- Your task
Retype, exactly as they appear below, the lines between the line holding "C1: 47nF (GND, VBAT) -> 100nF (GND, VBAT)" and the line holding "C2: 680nF (+3V3, GND) -> 680nF (GND, VBAT)", both ends included.

* * *

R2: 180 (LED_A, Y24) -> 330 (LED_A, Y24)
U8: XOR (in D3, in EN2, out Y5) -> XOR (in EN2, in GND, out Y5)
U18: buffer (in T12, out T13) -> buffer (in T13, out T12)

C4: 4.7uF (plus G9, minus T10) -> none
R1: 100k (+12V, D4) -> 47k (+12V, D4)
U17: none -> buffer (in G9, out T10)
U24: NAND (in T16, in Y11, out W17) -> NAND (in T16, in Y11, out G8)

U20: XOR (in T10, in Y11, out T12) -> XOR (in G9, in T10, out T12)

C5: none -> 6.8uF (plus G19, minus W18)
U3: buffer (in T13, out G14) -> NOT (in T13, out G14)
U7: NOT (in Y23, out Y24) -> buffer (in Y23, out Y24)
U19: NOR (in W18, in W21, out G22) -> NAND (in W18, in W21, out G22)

* * *

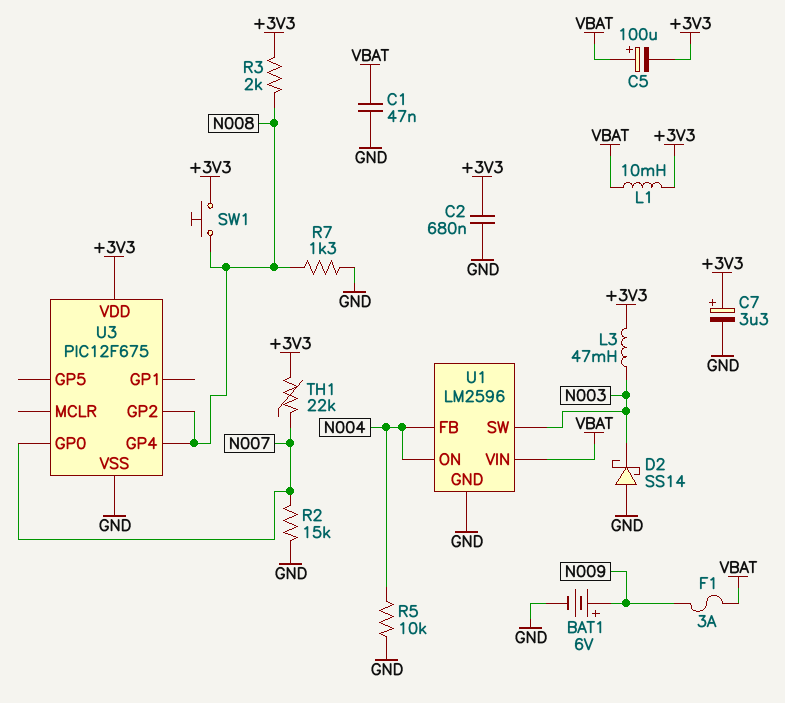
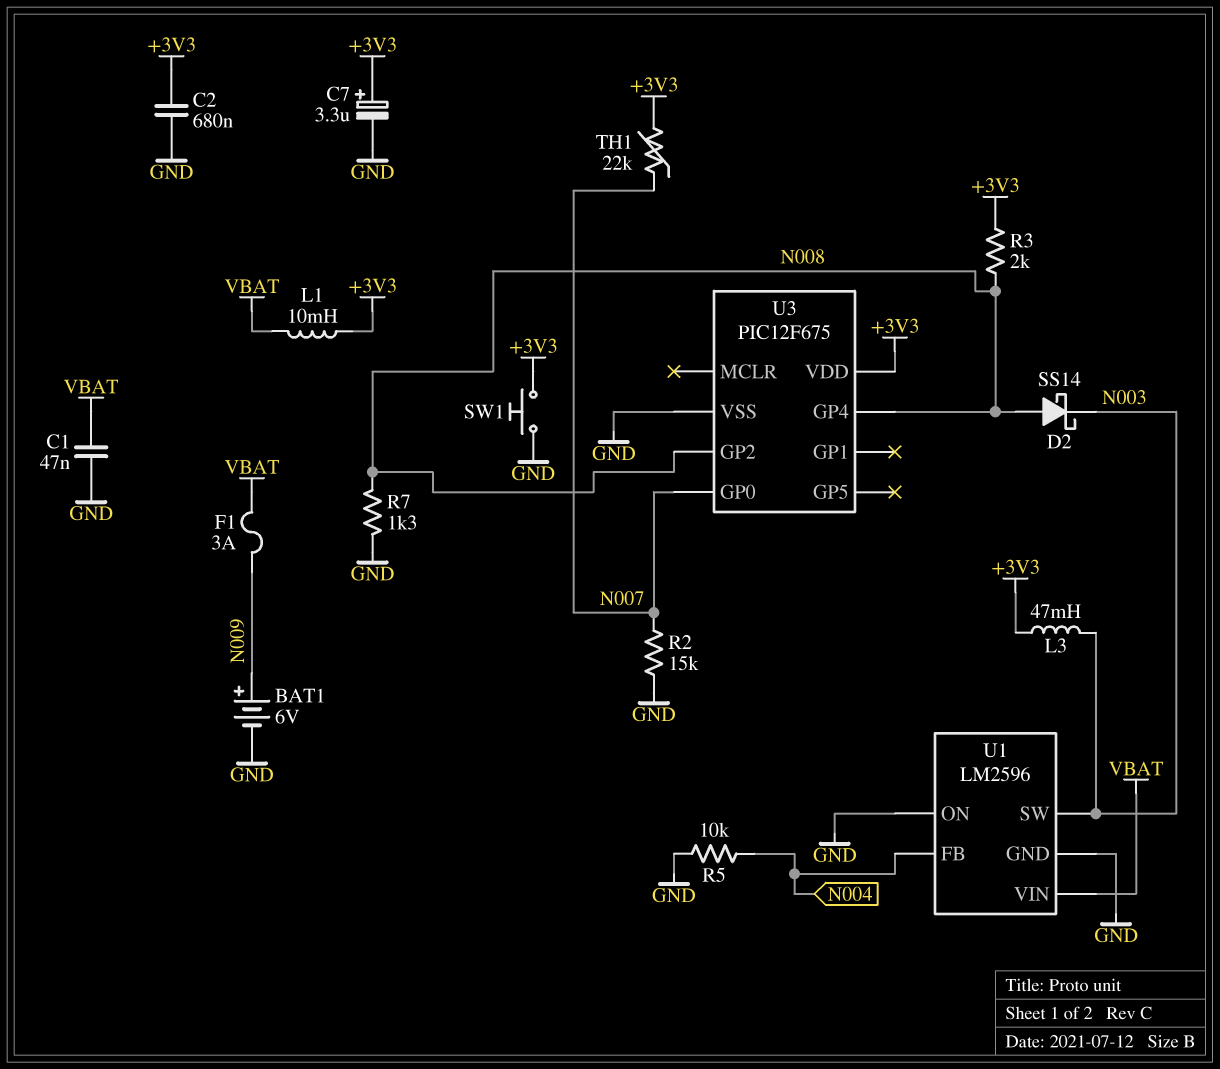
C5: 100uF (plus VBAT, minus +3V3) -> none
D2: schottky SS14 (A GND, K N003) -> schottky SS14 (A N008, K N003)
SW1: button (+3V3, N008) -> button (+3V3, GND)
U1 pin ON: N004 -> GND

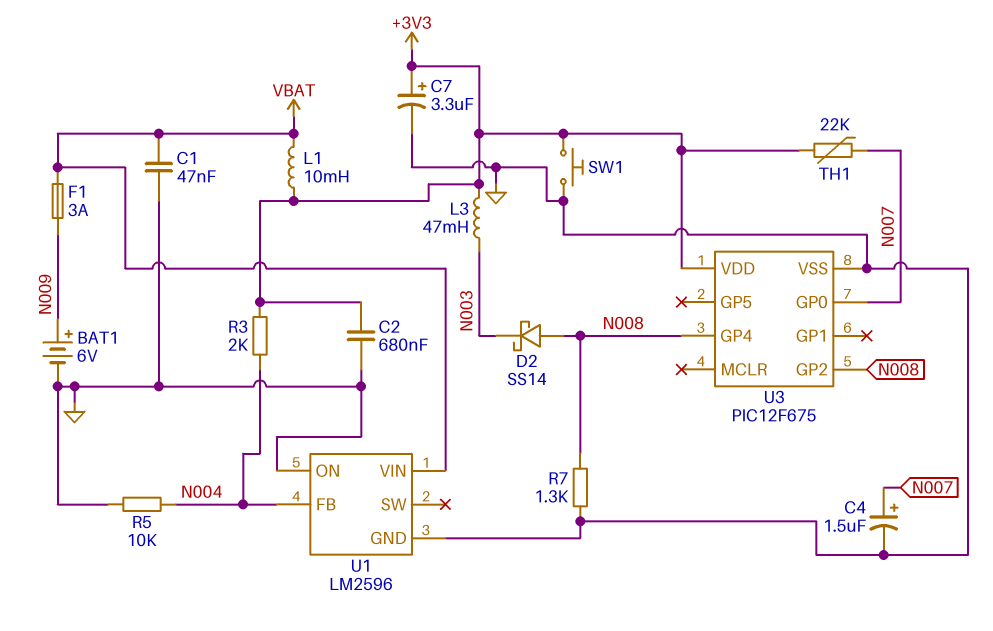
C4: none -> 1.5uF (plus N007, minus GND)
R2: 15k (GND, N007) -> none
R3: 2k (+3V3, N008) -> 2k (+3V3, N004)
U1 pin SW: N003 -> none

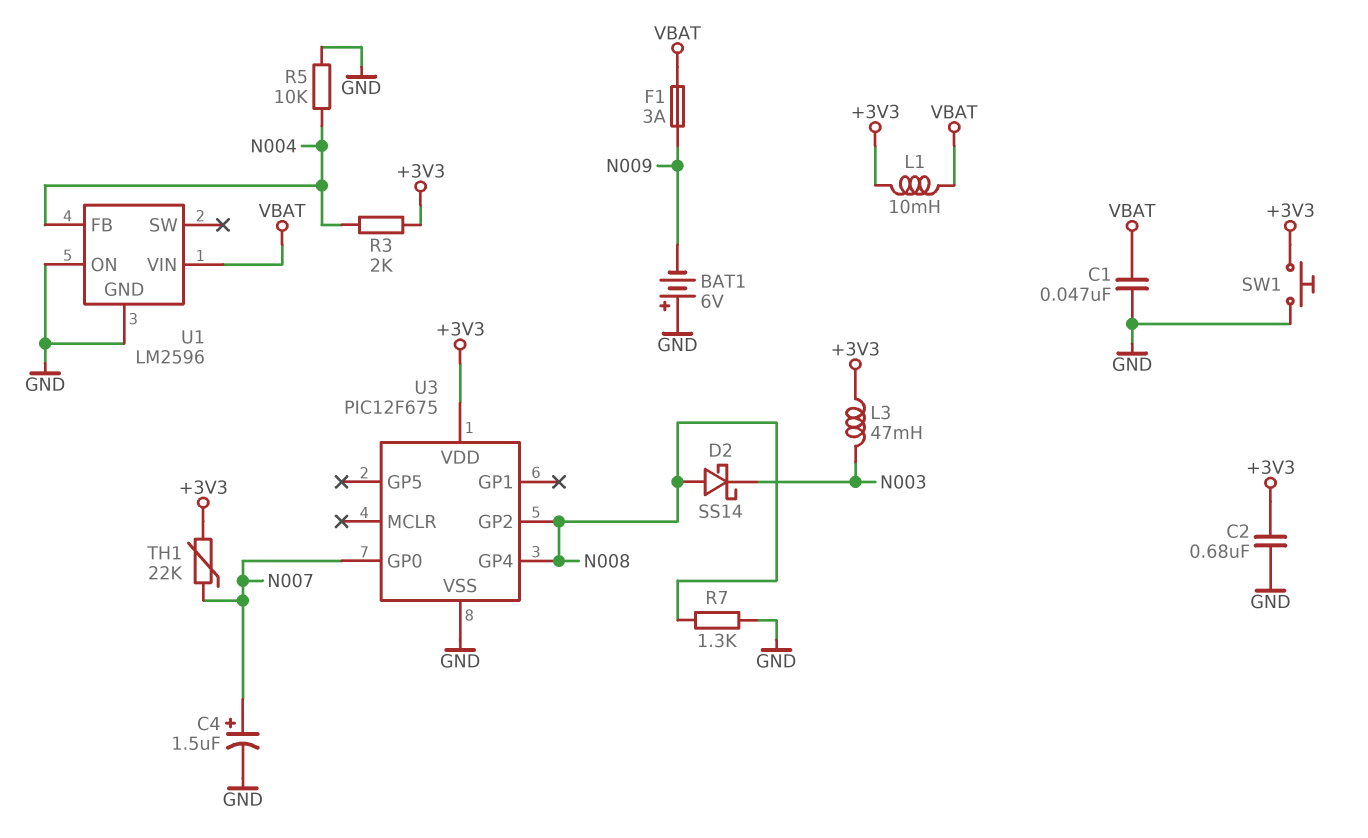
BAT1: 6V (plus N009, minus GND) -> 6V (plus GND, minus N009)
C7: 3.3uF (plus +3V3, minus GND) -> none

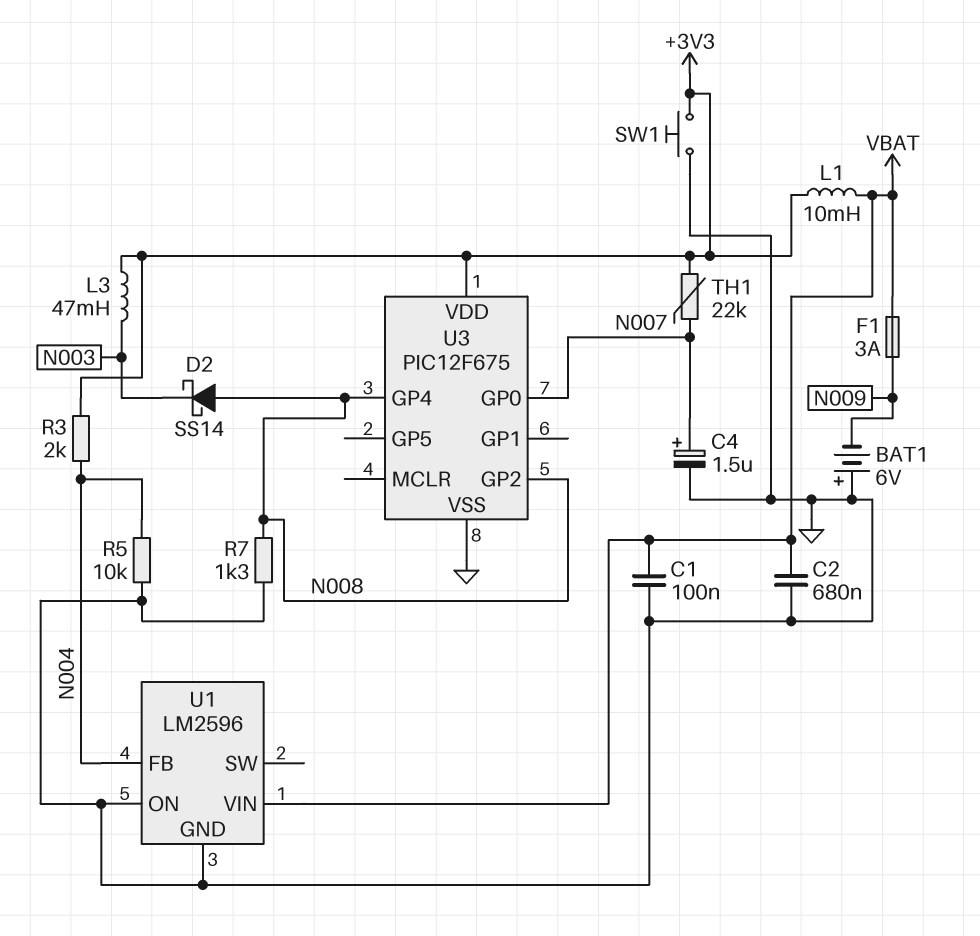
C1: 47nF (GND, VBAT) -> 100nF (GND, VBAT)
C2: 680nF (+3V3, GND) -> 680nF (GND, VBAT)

* * *

- Output for this task
C1: 47nF (GND, VBAT) -> 100nF (GND, VBAT)
C2: 680nF (+3V3, GND) -> 680nF (GND, VBAT)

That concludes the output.